§ WORK TO COMPLETE: Search the records below for the word "strawberry". Copy each line where it occurs.

§ EXERCISE DATA:
"""
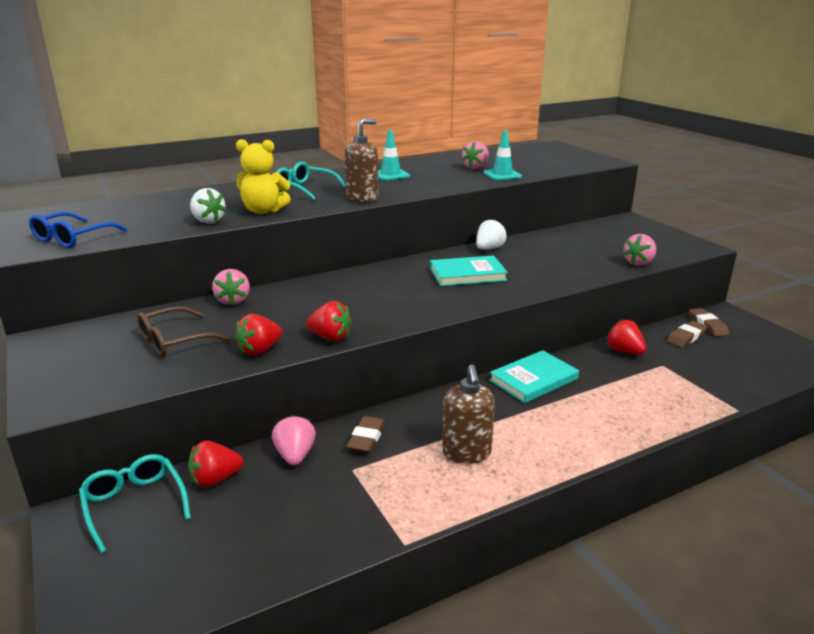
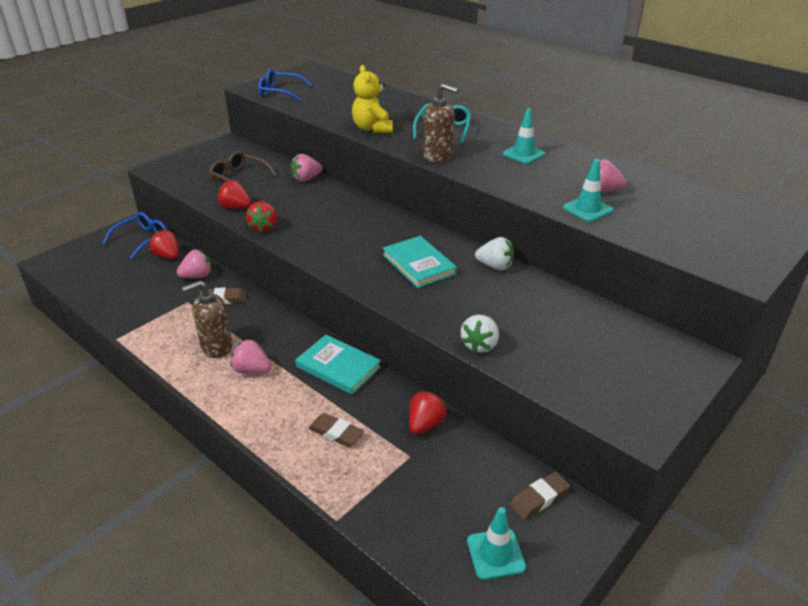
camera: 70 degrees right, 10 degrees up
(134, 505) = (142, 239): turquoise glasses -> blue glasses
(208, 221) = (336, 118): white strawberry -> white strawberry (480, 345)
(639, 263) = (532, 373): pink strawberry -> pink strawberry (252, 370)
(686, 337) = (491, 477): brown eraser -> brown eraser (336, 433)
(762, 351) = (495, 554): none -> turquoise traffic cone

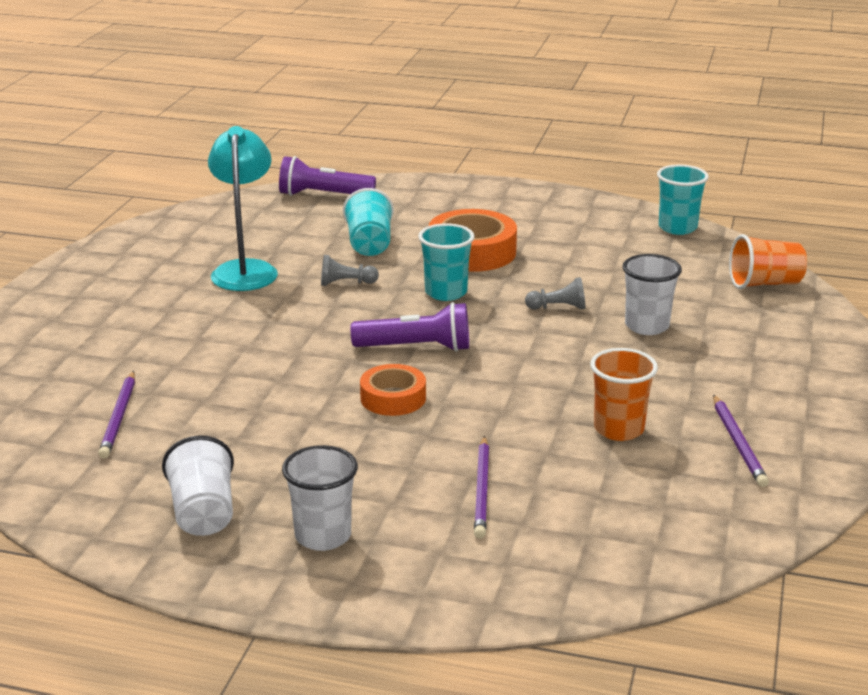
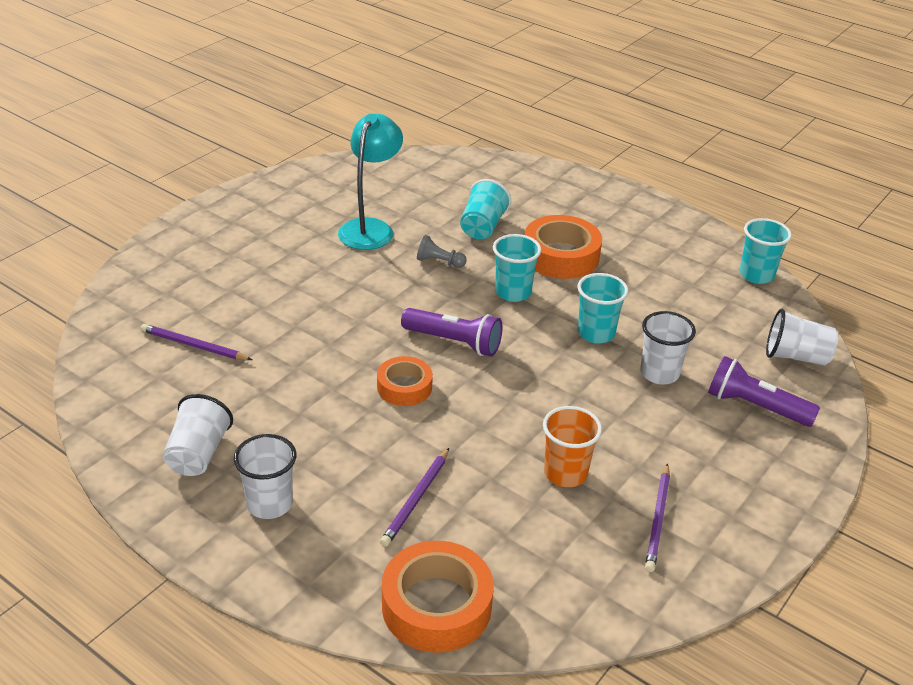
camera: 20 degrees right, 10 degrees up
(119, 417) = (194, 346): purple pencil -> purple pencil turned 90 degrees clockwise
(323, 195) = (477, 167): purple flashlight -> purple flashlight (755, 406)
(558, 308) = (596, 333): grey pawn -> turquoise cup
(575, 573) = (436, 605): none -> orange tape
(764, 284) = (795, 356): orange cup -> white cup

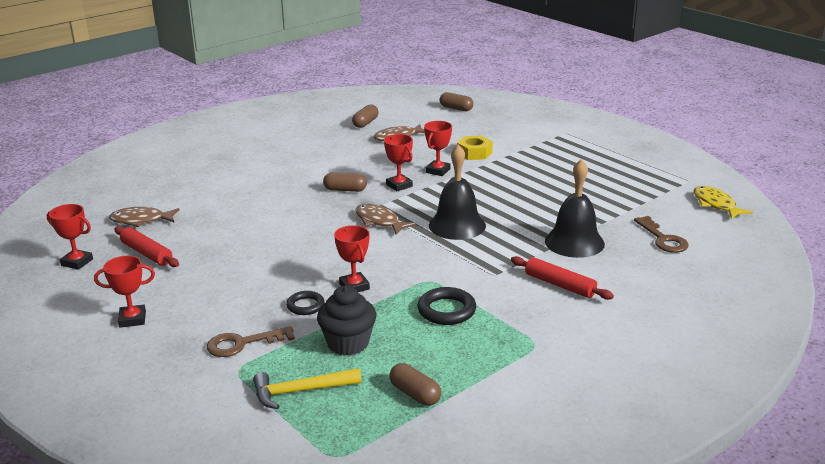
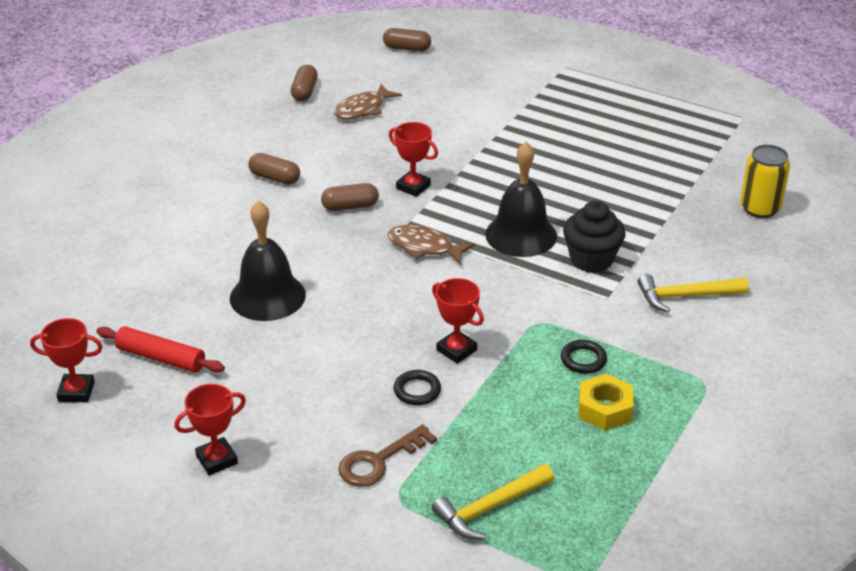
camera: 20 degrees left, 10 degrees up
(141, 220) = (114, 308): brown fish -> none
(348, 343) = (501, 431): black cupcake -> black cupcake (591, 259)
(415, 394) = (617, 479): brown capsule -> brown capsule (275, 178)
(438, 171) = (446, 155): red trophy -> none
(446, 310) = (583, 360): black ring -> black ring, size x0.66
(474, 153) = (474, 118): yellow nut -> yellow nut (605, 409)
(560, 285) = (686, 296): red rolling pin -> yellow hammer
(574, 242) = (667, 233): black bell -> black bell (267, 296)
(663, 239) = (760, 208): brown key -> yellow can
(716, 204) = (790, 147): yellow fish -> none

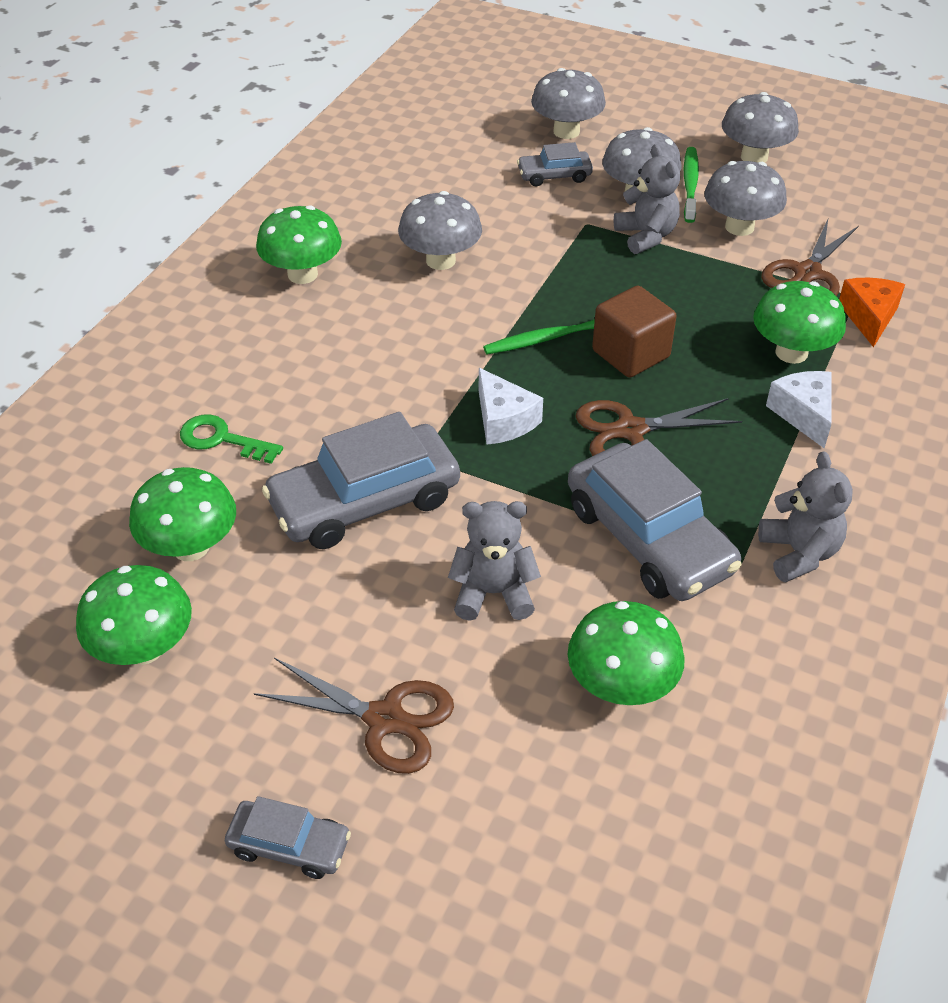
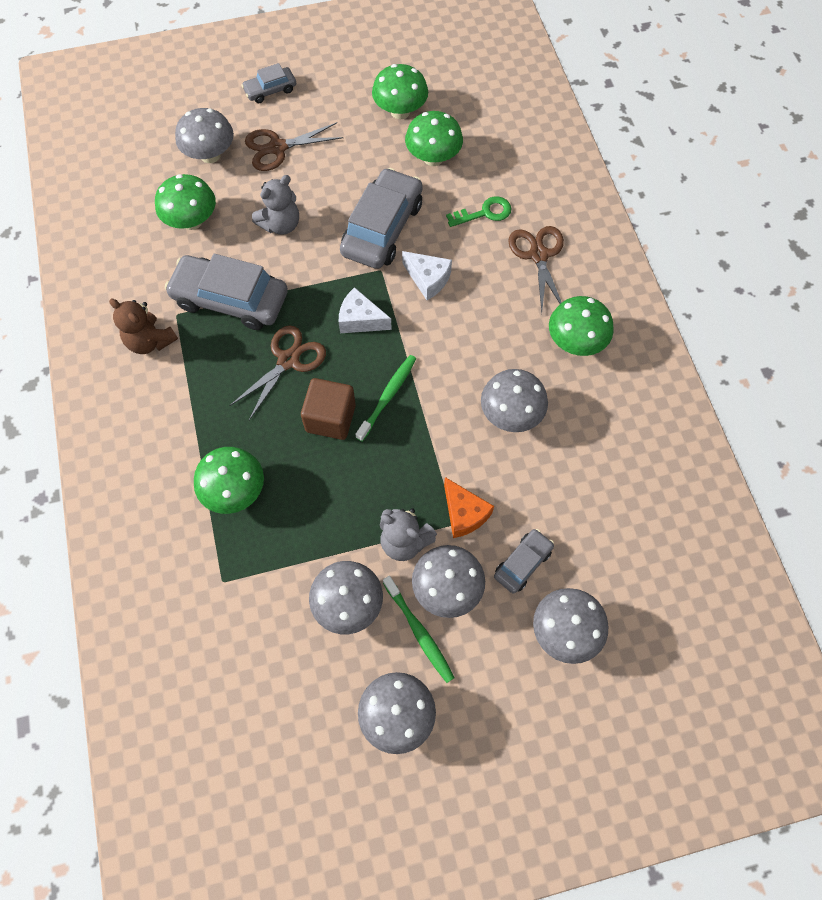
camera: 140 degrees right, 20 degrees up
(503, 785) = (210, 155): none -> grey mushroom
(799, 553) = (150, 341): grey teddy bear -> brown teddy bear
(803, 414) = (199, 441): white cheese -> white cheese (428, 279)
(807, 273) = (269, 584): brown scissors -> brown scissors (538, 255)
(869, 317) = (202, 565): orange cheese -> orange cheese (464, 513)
"""
§ ANSWER SECTION:
(208, 221) = (336, 118): white strawberry -> white strawberry (480, 345)
(639, 263) = (532, 373): pink strawberry -> pink strawberry (252, 370)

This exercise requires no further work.